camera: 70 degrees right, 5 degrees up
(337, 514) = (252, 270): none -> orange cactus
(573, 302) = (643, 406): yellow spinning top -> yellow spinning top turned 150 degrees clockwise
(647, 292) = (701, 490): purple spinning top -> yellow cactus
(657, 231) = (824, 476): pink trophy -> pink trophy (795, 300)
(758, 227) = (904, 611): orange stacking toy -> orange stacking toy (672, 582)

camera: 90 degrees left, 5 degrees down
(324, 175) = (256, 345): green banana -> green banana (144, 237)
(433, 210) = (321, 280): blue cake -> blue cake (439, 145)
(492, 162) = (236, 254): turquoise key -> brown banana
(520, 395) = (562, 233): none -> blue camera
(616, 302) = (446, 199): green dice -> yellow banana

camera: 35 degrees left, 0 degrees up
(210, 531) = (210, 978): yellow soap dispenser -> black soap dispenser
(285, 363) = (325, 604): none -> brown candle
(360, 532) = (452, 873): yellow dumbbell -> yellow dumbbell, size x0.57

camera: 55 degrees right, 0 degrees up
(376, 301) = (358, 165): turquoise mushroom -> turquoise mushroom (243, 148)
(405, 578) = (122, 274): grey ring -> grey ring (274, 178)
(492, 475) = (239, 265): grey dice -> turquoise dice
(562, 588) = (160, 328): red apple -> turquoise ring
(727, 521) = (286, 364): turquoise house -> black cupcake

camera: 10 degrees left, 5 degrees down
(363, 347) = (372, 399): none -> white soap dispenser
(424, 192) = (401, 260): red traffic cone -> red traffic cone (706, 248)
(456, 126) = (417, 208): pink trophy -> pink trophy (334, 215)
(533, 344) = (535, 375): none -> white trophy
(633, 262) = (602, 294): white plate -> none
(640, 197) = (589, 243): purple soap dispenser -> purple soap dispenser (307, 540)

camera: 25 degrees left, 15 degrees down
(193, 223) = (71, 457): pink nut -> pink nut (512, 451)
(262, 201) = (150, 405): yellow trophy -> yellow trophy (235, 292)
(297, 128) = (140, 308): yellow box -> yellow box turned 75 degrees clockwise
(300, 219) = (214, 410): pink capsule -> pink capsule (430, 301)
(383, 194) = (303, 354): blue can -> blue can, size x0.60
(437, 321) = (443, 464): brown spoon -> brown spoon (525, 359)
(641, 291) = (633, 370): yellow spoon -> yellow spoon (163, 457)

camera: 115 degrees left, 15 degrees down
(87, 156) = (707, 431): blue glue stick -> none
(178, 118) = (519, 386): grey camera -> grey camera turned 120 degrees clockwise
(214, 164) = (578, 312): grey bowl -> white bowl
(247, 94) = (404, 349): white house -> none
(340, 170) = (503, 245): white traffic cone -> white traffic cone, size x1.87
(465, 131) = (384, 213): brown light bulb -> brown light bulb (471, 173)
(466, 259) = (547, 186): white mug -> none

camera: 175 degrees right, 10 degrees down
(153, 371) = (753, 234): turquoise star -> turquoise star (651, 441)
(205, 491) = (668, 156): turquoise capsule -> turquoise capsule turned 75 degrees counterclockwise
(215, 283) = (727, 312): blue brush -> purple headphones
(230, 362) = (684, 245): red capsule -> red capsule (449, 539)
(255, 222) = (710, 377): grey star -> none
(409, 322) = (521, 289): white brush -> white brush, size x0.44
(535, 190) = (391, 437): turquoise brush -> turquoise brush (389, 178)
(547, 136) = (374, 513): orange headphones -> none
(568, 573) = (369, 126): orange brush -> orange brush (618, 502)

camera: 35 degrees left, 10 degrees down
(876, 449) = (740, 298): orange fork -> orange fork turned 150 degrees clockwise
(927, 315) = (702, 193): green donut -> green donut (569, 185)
= = = = =
### Work instructions
Please output each record exactly as it appears above.

### Response to this task
camera: 70 degrees right, 5 degrees up
(337, 514) = (252, 270): none -> orange cactus
(573, 302) = (643, 406): yellow spinning top -> yellow spinning top turned 150 degrees clockwise
(647, 292) = (701, 490): purple spinning top -> yellow cactus
(657, 231) = (824, 476): pink trophy -> pink trophy (795, 300)
(758, 227) = (904, 611): orange stacking toy -> orange stacking toy (672, 582)

camera: 90 degrees left, 5 degrees down
(324, 175) = (256, 345): green banana -> green banana (144, 237)
(433, 210) = (321, 280): blue cake -> blue cake (439, 145)
(492, 162) = (236, 254): turquoise key -> brown banana
(520, 395) = (562, 233): none -> blue camera
(616, 302) = (446, 199): green dice -> yellow banana

camera: 35 degrees left, 0 degrees up
(210, 531) = (210, 978): yellow soap dispenser -> black soap dispenser
(285, 363) = (325, 604): none -> brown candle
(360, 532) = (452, 873): yellow dumbbell -> yellow dumbbell, size x0.57

camera: 55 degrees right, 0 degrees up
(376, 301) = (358, 165): turquoise mushroom -> turquoise mushroom (243, 148)
(405, 578) = (122, 274): grey ring -> grey ring (274, 178)
(492, 475) = (239, 265): grey dice -> turquoise dice
(562, 588) = (160, 328): red apple -> turquoise ring
(727, 521) = (286, 364): turquoise house -> black cupcake

camera: 10 degrees left, 5 degrees down
(363, 347) = (372, 399): none -> white soap dispenser
(424, 192) = (401, 260): red traffic cone -> red traffic cone (706, 248)
(456, 126) = (417, 208): pink trophy -> pink trophy (334, 215)
(533, 344) = (535, 375): none -> white trophy
(633, 262) = (602, 294): white plate -> none
(640, 197) = (589, 243): purple soap dispenser -> purple soap dispenser (307, 540)

camera: 25 degrees left, 15 degrees down
(193, 223) = (71, 457): pink nut -> pink nut (512, 451)
(262, 201) = (150, 405): yellow trophy -> yellow trophy (235, 292)
(297, 128) = (140, 308): yellow box -> yellow box turned 75 degrees clockwise
(300, 219) = (214, 410): pink capsule -> pink capsule (430, 301)
(383, 194) = (303, 354): blue can -> blue can, size x0.60
(437, 321) = (443, 464): brown spoon -> brown spoon (525, 359)
(641, 291) = (633, 370): yellow spoon -> yellow spoon (163, 457)

camera: 115 degrees left, 15 degrees down
(87, 156) = (707, 431): blue glue stick -> none
(178, 118) = (519, 386): grey camera -> grey camera turned 120 degrees clockwise
(214, 164) = (578, 312): grey bowl -> white bowl
(247, 94) = (404, 349): white house -> none
(340, 170) = (503, 245): white traffic cone -> white traffic cone, size x1.87
(465, 131) = (384, 213): brown light bulb -> brown light bulb (471, 173)
(466, 259) = (547, 186): white mug -> none

camera: 175 degrees right, 10 degrees down
(153, 371) = (753, 234): turquoise star -> turquoise star (651, 441)
(205, 491) = (668, 156): turquoise capsule -> turquoise capsule turned 75 degrees counterclockwise
(215, 283) = (727, 312): blue brush -> purple headphones
(230, 362) = (684, 245): red capsule -> red capsule (449, 539)
(255, 222) = (710, 377): grey star -> none
(409, 322) = (521, 289): white brush -> white brush, size x0.44
(535, 190) = (391, 437): turquoise brush -> turquoise brush (389, 178)
(547, 136) = (374, 513): orange headphones -> none
(568, 573) = (369, 126): orange brush -> orange brush (618, 502)

camera: 35 degrees left, 10 degrees down
(876, 449) = (740, 298): orange fork -> orange fork turned 150 degrees clockwise
(927, 315) = (702, 193): green donut -> green donut (569, 185)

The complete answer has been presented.